■ **Task**: From the records below, transcribe only the lines running from the one with "(115, 149) = (340, 319): green" through the one with "(178, 464) = (160, 387): orange". Keep both of those end lines.

■ **Stored data**:
= = =

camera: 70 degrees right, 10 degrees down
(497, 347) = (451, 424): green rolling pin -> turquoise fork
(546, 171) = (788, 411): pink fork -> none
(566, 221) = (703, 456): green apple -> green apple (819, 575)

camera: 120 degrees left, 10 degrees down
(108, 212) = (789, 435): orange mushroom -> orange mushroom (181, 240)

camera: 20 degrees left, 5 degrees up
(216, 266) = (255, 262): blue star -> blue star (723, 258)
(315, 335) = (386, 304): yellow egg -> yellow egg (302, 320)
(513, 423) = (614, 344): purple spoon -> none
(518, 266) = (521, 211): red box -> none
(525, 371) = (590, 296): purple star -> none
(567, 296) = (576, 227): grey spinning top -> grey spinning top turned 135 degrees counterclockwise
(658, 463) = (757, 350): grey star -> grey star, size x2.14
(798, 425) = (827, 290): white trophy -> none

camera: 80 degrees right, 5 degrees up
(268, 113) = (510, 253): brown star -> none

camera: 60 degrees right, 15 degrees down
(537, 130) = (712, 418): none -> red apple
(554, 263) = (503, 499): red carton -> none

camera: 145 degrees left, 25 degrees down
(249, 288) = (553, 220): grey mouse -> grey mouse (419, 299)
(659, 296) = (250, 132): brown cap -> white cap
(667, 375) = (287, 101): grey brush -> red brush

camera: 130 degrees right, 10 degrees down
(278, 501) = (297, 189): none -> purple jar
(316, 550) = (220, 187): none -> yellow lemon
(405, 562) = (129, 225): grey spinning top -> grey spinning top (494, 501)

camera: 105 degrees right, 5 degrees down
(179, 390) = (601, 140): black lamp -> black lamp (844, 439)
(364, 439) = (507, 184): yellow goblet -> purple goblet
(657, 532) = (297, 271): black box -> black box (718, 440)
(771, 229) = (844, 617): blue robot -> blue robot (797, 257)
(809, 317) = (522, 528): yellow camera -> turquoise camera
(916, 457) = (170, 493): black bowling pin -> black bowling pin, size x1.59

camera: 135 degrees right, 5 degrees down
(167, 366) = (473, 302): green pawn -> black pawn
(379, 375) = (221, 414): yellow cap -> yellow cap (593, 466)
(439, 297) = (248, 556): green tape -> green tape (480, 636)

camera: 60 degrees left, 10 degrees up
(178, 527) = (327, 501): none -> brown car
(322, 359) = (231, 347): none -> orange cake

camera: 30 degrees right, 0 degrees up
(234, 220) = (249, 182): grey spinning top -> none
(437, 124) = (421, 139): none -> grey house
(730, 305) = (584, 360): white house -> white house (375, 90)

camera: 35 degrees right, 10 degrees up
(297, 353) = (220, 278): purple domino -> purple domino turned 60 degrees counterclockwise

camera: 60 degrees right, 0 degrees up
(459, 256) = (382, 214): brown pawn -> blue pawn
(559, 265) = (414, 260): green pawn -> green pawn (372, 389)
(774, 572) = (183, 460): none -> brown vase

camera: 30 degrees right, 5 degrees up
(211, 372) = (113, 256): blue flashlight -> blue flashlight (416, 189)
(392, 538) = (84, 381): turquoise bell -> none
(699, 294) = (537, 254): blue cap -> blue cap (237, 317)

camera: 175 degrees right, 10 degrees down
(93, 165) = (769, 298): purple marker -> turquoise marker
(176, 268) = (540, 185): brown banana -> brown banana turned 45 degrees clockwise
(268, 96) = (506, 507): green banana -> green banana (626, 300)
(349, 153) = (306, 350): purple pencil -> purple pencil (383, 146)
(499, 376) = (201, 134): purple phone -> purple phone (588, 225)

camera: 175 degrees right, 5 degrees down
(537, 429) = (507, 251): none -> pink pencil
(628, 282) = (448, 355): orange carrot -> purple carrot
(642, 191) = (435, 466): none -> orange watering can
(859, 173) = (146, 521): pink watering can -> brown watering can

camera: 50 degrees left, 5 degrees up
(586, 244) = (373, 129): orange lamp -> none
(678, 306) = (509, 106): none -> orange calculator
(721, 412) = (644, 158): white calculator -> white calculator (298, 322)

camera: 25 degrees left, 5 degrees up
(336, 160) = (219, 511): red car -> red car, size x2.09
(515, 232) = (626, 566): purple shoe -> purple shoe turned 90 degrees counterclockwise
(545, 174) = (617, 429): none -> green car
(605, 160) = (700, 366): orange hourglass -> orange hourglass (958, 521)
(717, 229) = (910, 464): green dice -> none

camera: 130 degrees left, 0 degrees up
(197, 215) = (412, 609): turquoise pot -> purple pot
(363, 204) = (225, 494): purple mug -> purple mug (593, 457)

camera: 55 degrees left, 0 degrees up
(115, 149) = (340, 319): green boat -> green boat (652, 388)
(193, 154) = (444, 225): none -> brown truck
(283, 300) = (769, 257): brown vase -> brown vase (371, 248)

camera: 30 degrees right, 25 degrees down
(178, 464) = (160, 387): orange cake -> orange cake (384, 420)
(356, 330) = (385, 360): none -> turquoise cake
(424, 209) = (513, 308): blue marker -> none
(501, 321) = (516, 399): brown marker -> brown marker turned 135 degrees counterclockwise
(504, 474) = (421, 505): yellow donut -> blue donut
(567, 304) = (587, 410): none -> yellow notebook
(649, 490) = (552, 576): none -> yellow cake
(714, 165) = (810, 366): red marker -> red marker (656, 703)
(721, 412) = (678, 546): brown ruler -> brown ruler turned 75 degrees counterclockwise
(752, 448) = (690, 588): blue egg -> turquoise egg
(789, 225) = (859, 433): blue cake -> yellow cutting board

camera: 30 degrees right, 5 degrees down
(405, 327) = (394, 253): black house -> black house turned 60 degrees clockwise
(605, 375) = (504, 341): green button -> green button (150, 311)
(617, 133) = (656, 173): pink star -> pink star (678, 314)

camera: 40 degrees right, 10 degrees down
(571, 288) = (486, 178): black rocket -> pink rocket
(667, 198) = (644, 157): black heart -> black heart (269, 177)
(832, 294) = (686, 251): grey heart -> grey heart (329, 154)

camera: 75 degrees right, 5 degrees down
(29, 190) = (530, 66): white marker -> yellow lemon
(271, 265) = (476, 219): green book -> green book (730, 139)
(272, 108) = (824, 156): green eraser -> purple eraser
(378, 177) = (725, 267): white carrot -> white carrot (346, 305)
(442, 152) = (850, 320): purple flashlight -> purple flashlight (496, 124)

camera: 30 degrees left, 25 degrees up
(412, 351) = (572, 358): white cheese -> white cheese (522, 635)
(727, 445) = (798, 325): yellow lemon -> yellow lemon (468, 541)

= = =

■ **Answer to this task**:
(115, 149) = (340, 319): green boat -> green boat (652, 388)
(193, 154) = (444, 225): none -> brown truck
(283, 300) = (769, 257): brown vase -> brown vase (371, 248)

camera: 30 degrees right, 25 degrees down
(178, 464) = (160, 387): orange cake -> orange cake (384, 420)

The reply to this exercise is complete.